WHAT TO PRODUCE
Rewrite the text lines of the entries below, renaming every "px" to "pixels" and changing nothing else. Leave the pictures out of your answer.

Collected data entries
━━━━

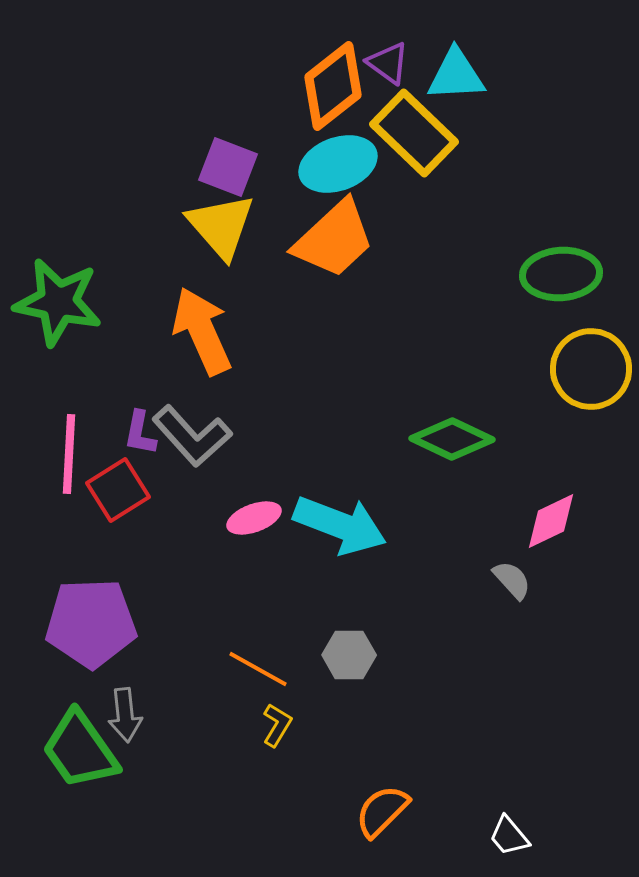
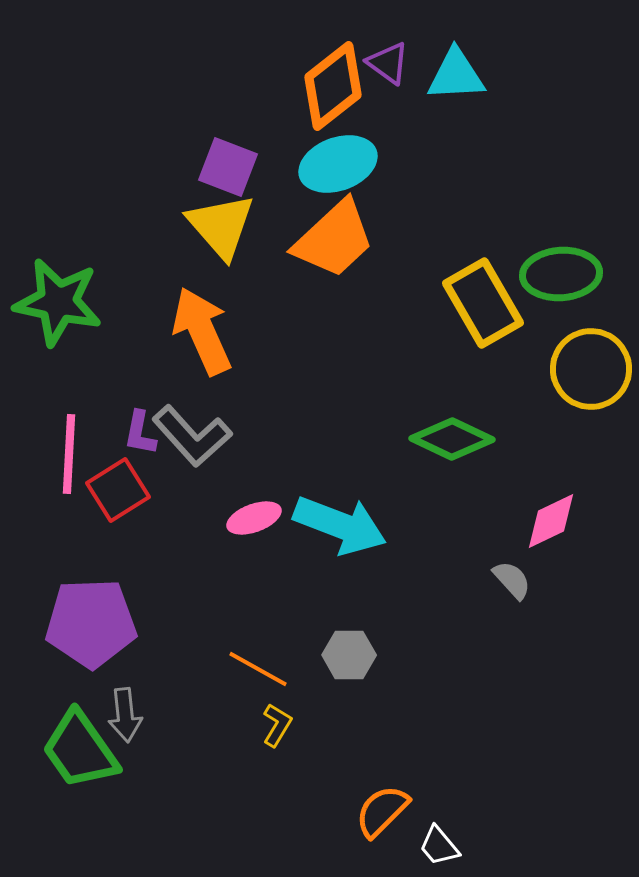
yellow rectangle: moved 69 px right, 170 px down; rotated 16 degrees clockwise
white trapezoid: moved 70 px left, 10 px down
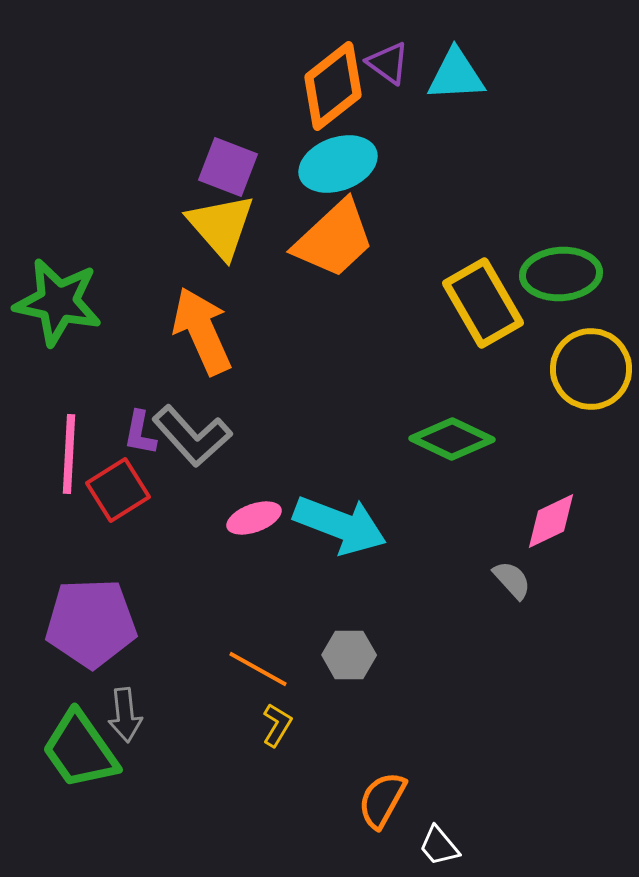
orange semicircle: moved 11 px up; rotated 16 degrees counterclockwise
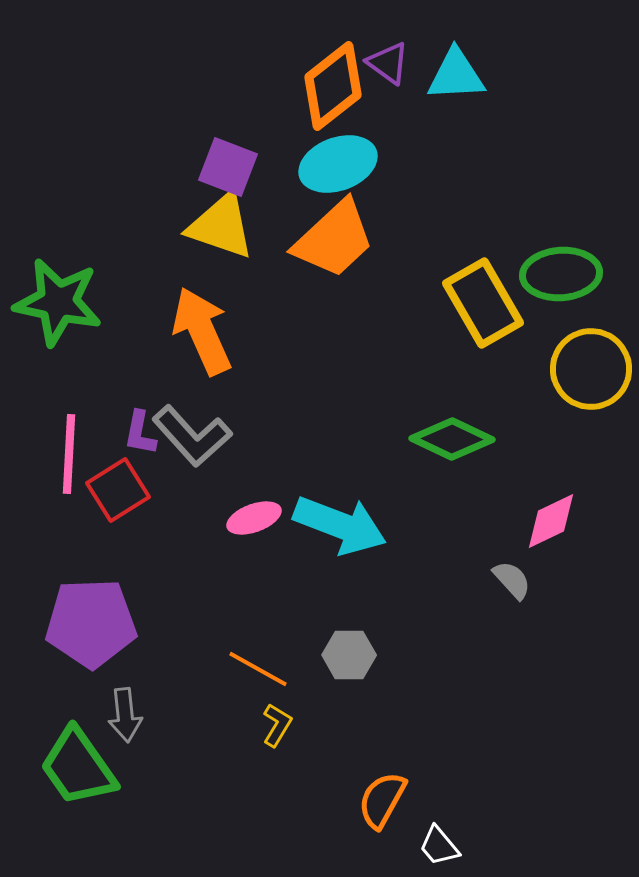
yellow triangle: rotated 30 degrees counterclockwise
green trapezoid: moved 2 px left, 17 px down
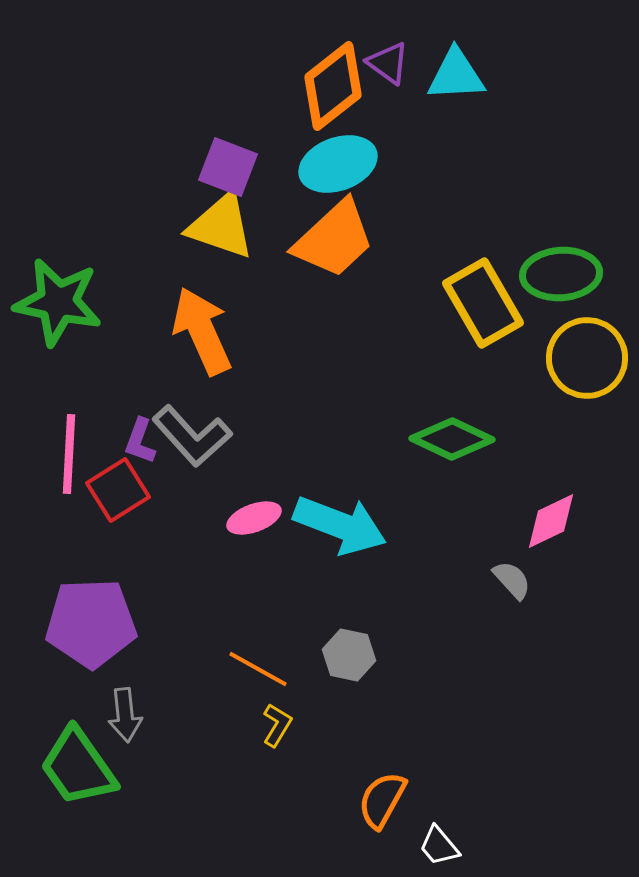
yellow circle: moved 4 px left, 11 px up
purple L-shape: moved 8 px down; rotated 9 degrees clockwise
gray hexagon: rotated 12 degrees clockwise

━━━━

OUTPUT FOR THIS EXERCISE
yellow rectangle: moved 69 pixels right, 170 pixels down; rotated 16 degrees clockwise
white trapezoid: moved 70 pixels left, 10 pixels down
orange semicircle: moved 11 pixels up; rotated 16 degrees counterclockwise
yellow triangle: rotated 30 degrees counterclockwise
green trapezoid: moved 2 pixels left, 17 pixels down
yellow circle: moved 4 pixels left, 11 pixels up
purple L-shape: moved 8 pixels down; rotated 9 degrees clockwise
gray hexagon: rotated 12 degrees clockwise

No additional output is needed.